• _Data to use_:
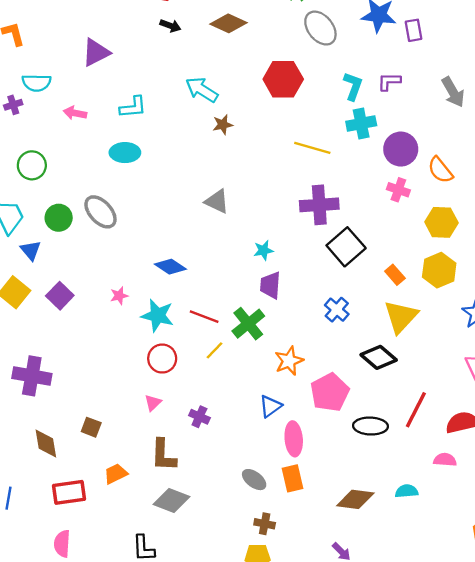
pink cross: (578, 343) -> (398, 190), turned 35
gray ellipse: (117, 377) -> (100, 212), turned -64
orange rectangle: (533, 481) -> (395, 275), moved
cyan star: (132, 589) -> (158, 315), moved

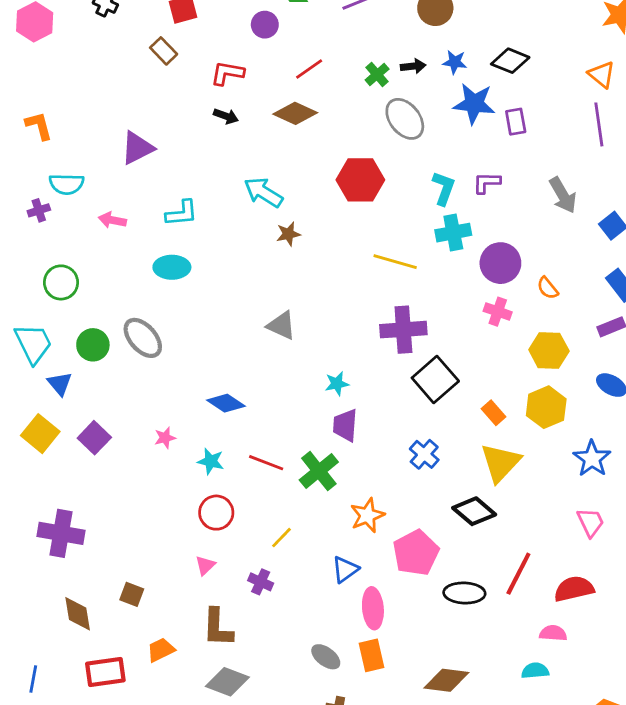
orange semicircle: (440, 170) -> (548, 288), size x0.7
cyan star: (158, 315) -> (211, 461), size x0.7
yellow line: (215, 350) -> (281, 538), moved
cyan semicircle: (407, 491) -> (535, 671), moved

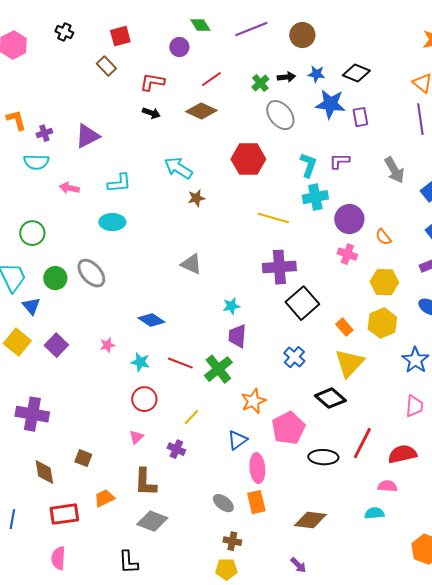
purple cross: (39, 210) -> (44, 133), moved
pink trapezoid: (591, 522) -> (414, 406), turned 30

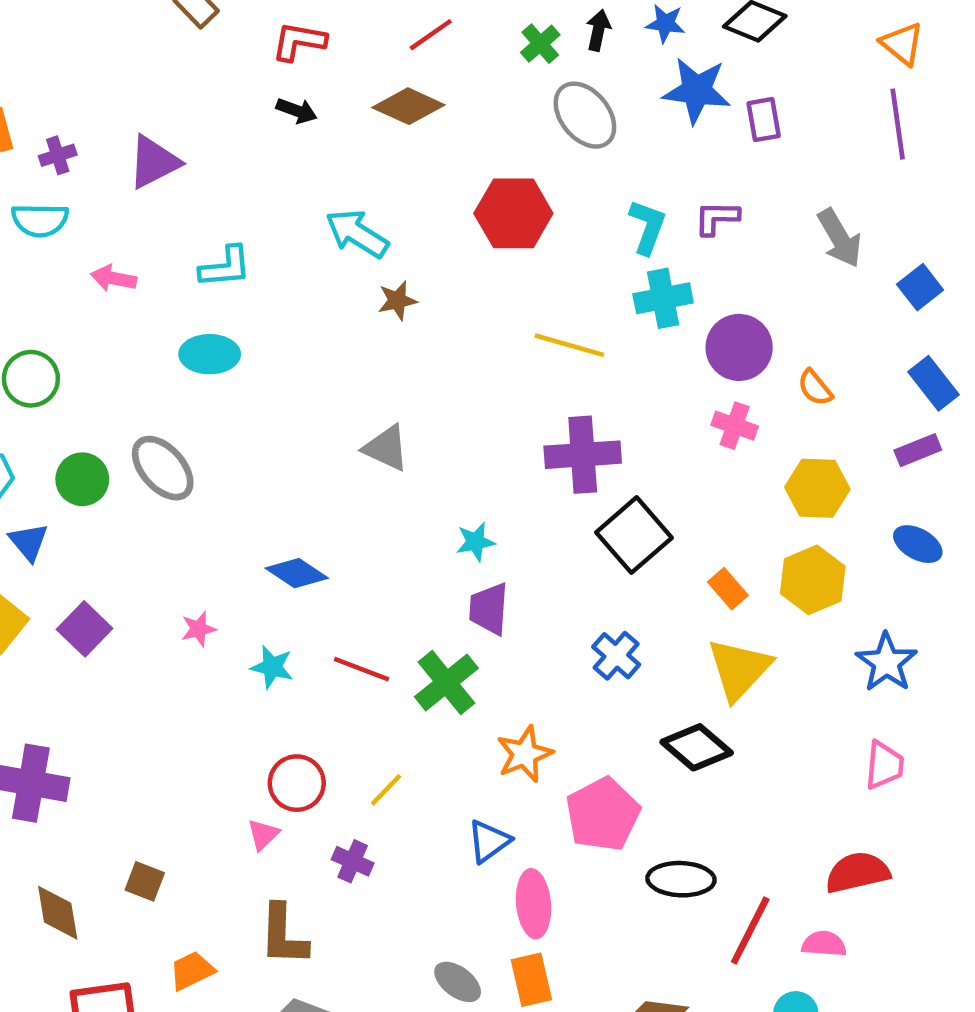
black arrow: (286, 77) -> (598, 30), turned -72
red circle: (144, 399) -> (297, 783), moved
red line: (362, 443) -> (750, 931), moved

• _Task objective_:
Every line holding the word "pink" should be copied out of the records above.

• _Task output_:
pink cross: (578, 343) -> (398, 190), turned 35
pink trapezoid: (591, 522) -> (414, 406), turned 30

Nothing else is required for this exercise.